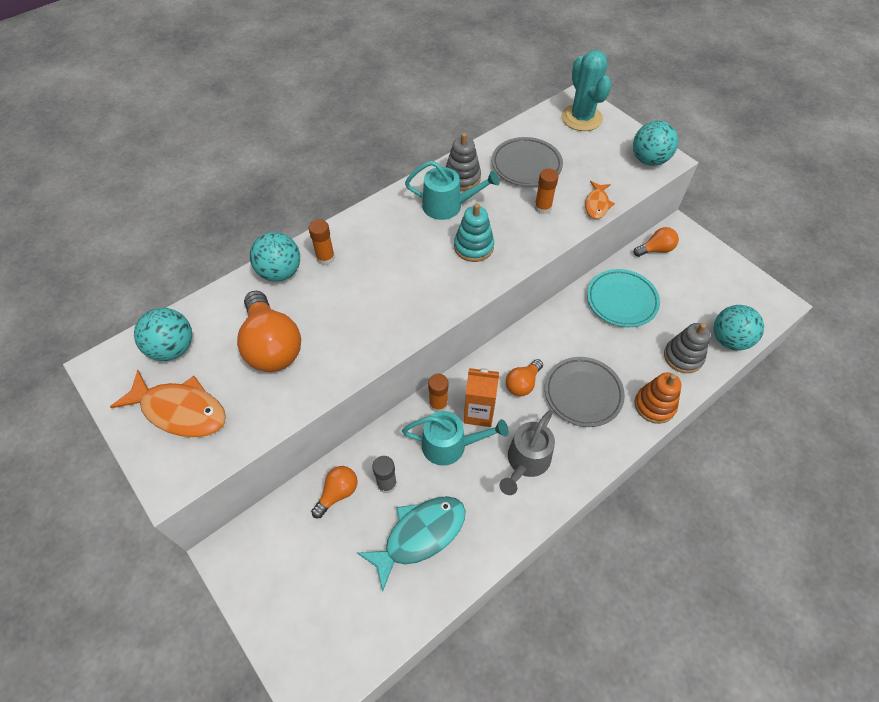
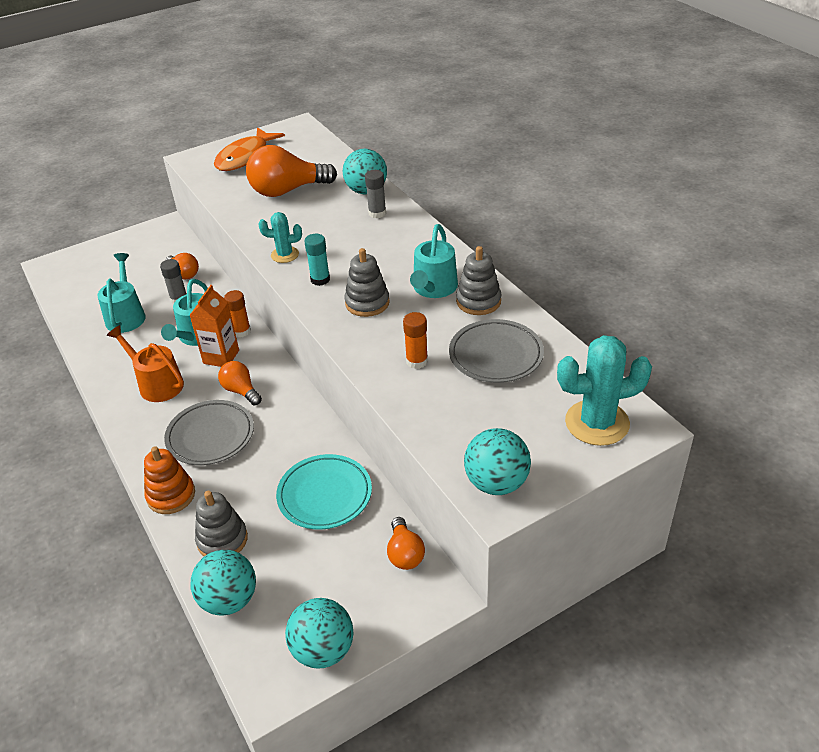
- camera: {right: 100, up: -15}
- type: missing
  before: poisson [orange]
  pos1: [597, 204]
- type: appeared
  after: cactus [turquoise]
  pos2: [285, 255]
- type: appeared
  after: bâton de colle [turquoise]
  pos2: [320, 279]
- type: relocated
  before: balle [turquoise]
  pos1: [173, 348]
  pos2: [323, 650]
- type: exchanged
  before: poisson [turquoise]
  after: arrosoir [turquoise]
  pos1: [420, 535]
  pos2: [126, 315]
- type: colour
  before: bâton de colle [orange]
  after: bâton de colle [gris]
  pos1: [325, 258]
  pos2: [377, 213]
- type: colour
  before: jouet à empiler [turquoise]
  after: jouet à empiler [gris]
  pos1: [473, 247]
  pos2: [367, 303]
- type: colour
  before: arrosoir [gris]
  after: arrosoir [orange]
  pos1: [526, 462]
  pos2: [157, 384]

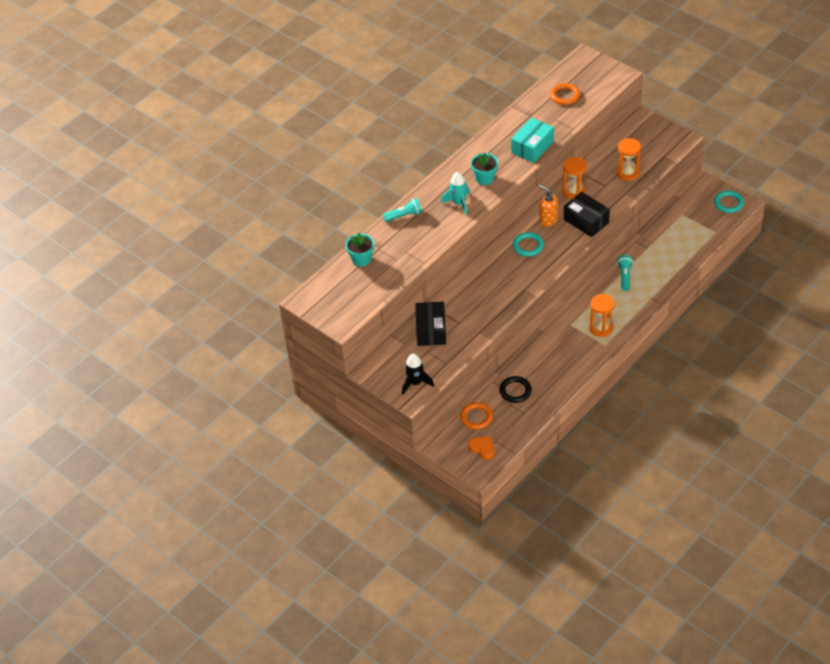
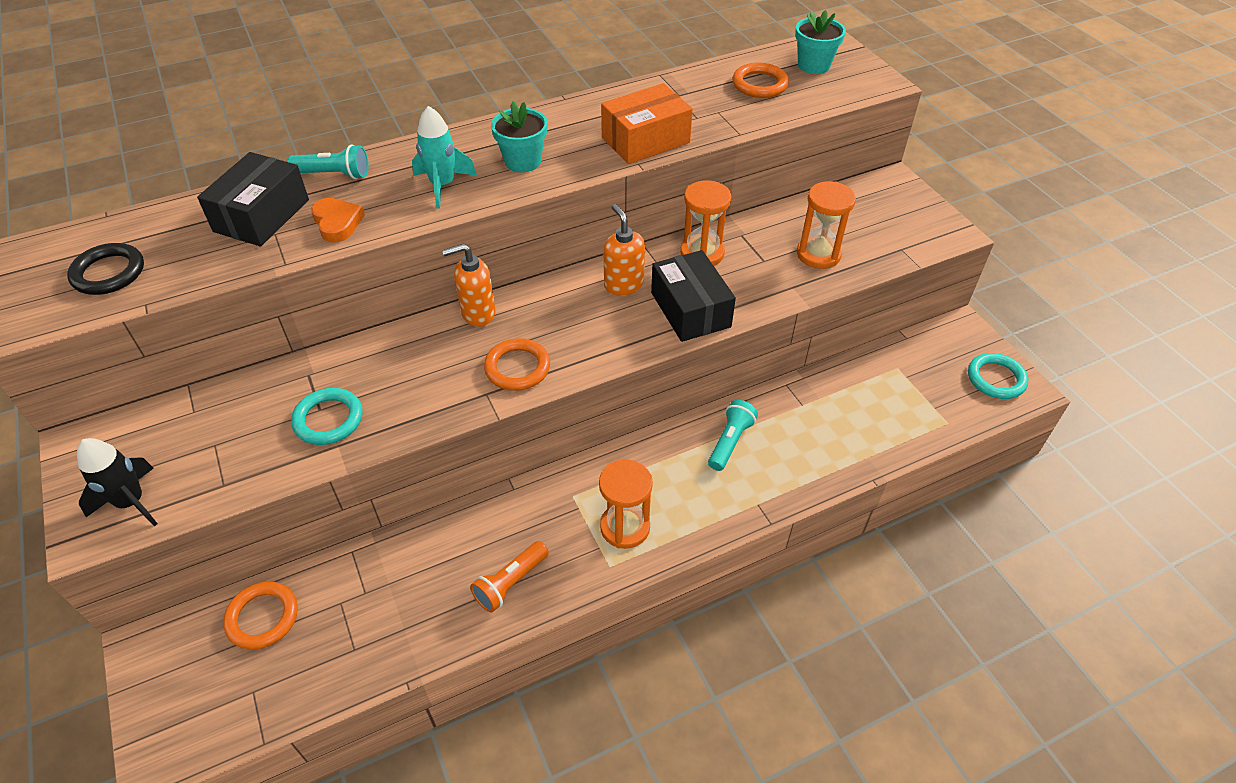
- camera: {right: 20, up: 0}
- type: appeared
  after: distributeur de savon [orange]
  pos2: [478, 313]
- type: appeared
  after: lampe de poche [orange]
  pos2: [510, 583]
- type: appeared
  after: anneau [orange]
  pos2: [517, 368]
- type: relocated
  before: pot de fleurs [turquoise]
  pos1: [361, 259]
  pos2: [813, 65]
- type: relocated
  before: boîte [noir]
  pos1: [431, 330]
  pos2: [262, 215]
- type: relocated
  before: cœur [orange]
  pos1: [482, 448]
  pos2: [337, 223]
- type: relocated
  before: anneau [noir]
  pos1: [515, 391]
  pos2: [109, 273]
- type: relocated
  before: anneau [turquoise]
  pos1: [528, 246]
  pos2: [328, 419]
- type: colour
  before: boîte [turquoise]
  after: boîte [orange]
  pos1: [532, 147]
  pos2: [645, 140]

--

Repeat the material exactly. Skip the images.

- camera: {right: 100, up: -15}
- type: missing
  before: poisson [orange]
  pos1: [597, 204]
- type: appeared
  after: cactus [turquoise]
  pos2: [285, 255]
- type: appeared
  after: bâton de colle [turquoise]
  pos2: [320, 279]
- type: relocated
  before: balle [turquoise]
  pos1: [173, 348]
  pos2: [323, 650]
- type: exchanged
  before: poisson [turquoise]
  after: arrosoir [turquoise]
  pos1: [420, 535]
  pos2: [126, 315]
- type: colour
  before: bâton de colle [orange]
  after: bâton de colle [gris]
  pos1: [325, 258]
  pos2: [377, 213]
- type: colour
  before: jouet à empiler [turquoise]
  after: jouet à empiler [gris]
  pos1: [473, 247]
  pos2: [367, 303]
- type: colour
  before: arrosoir [gris]
  after: arrosoir [orange]
  pos1: [526, 462]
  pos2: [157, 384]

- camera: {right: 20, up: 0}
- type: appeared
  after: distributeur de savon [orange]
  pos2: [478, 313]
- type: appeared
  after: lampe de poche [orange]
  pos2: [510, 583]
- type: appeared
  after: anneau [orange]
  pos2: [517, 368]
- type: relocated
  before: pot de fleurs [turquoise]
  pos1: [361, 259]
  pos2: [813, 65]
- type: relocated
  before: boîte [noir]
  pos1: [431, 330]
  pos2: [262, 215]
- type: relocated
  before: cœur [orange]
  pos1: [482, 448]
  pos2: [337, 223]
- type: relocated
  before: anneau [noir]
  pos1: [515, 391]
  pos2: [109, 273]
- type: relocated
  before: anneau [turquoise]
  pos1: [528, 246]
  pos2: [328, 419]
- type: colour
  before: boîte [turquoise]
  after: boîte [orange]
  pos1: [532, 147]
  pos2: [645, 140]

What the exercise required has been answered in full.